── WORKING DATA

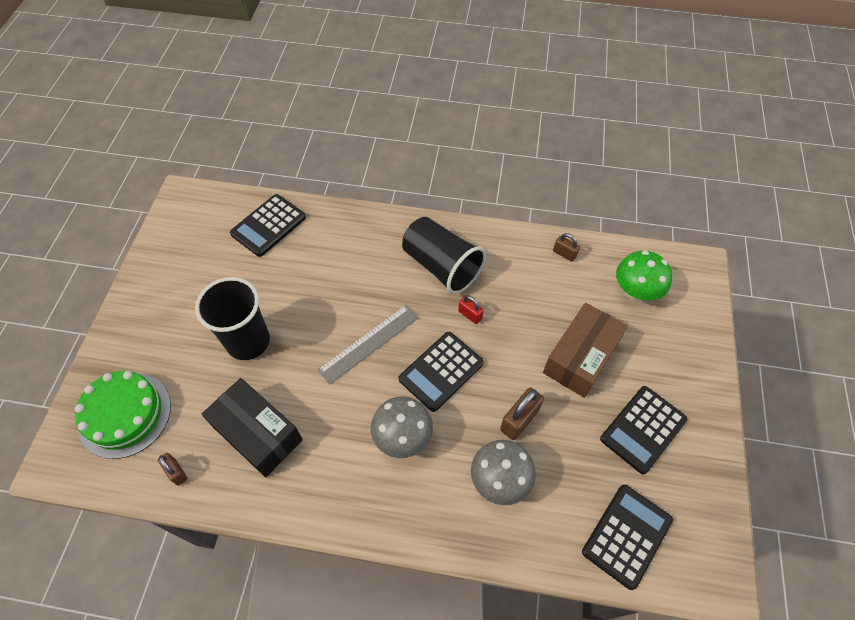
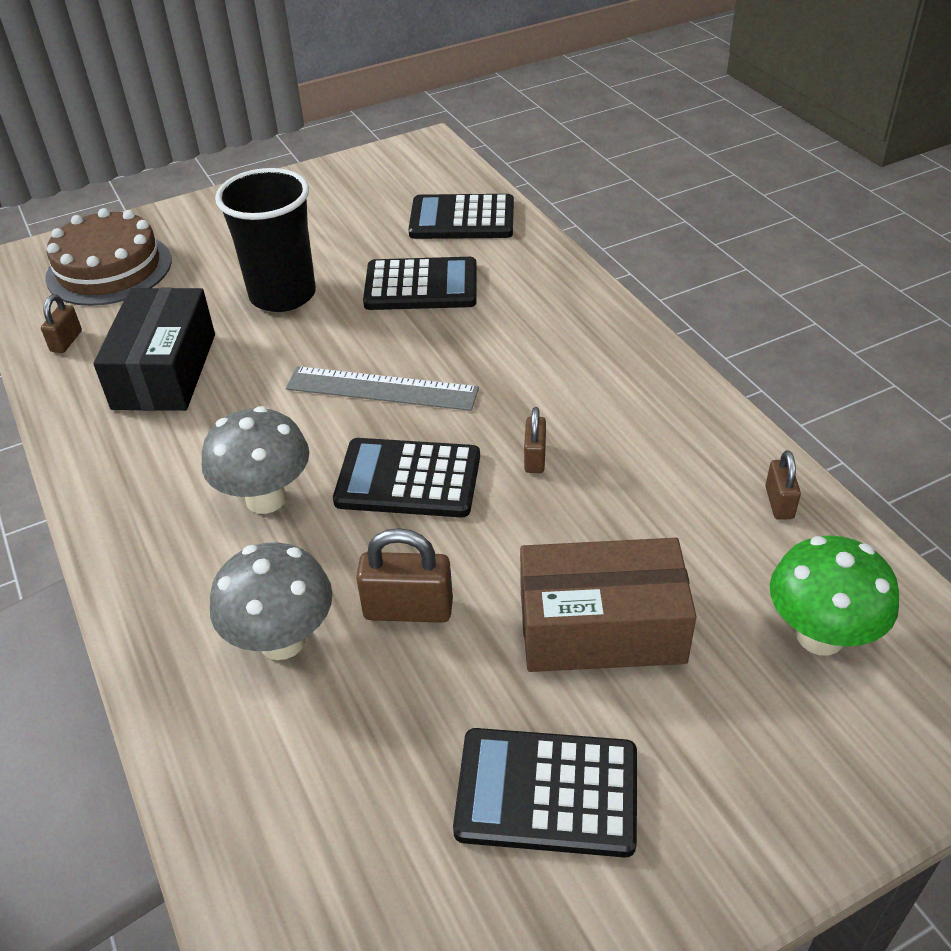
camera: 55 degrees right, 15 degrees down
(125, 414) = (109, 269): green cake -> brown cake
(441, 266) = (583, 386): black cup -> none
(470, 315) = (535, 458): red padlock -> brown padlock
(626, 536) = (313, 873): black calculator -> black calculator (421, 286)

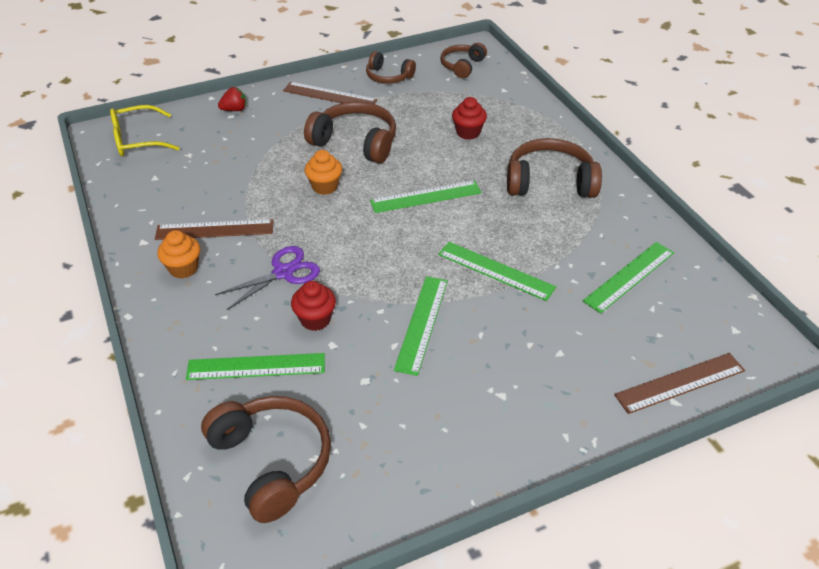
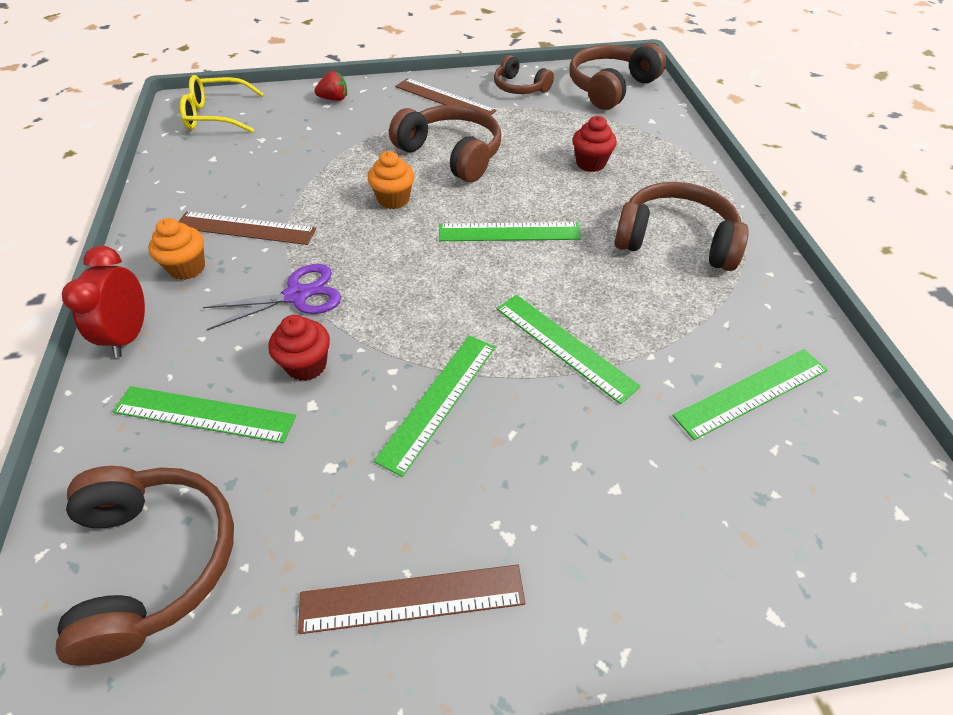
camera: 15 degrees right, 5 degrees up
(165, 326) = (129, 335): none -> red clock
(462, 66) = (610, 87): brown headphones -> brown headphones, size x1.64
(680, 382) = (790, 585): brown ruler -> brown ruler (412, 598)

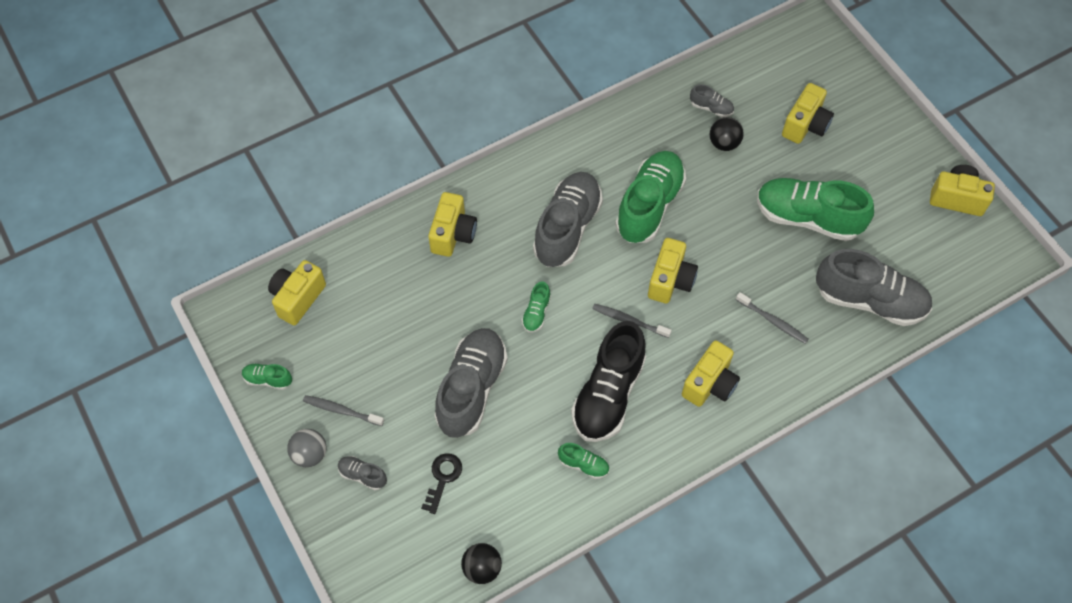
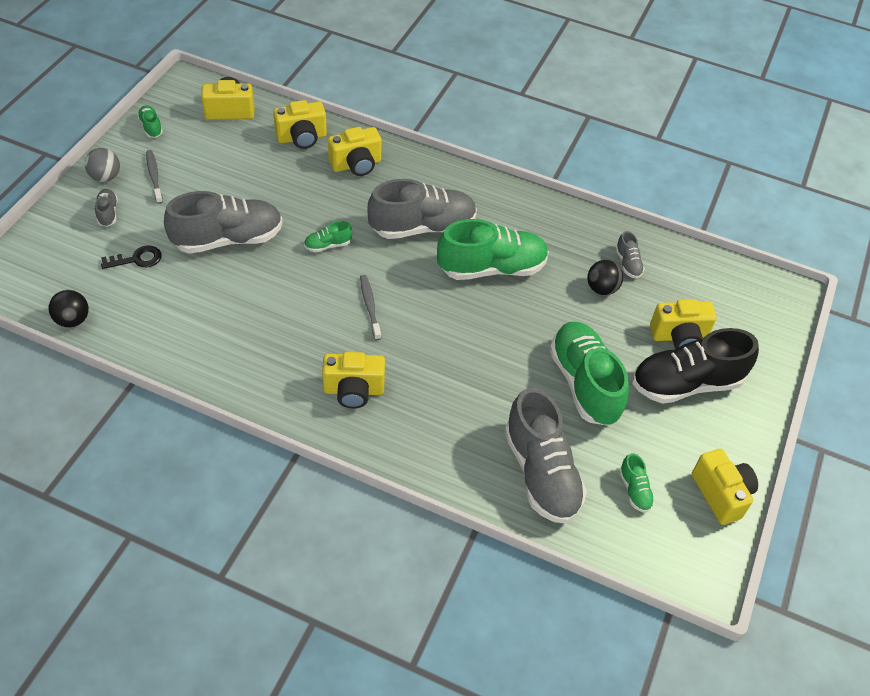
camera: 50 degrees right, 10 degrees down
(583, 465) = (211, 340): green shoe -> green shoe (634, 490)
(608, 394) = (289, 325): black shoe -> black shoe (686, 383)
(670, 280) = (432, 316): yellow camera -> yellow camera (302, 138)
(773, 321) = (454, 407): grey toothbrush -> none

────
── WORKING DATA

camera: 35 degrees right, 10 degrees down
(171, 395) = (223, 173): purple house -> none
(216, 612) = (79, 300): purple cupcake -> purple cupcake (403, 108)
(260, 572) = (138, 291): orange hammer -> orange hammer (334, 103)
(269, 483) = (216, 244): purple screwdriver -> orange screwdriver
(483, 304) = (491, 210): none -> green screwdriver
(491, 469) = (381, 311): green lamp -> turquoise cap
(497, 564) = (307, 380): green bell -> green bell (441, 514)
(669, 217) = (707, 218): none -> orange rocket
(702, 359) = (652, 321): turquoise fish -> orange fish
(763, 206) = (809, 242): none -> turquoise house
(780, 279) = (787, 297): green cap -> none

────

→ **YOUR GOAL**: Scan the lines above for "(670, 280) = (432, 316): yellow" and for "(773, 321) = (454, 407): grey". Repeat exactly the line holding each of them and every line in between.

→ **EXERCISE RESPONSE**:
(670, 280) = (432, 316): yellow camera -> yellow camera (302, 138)
(773, 321) = (454, 407): grey toothbrush -> none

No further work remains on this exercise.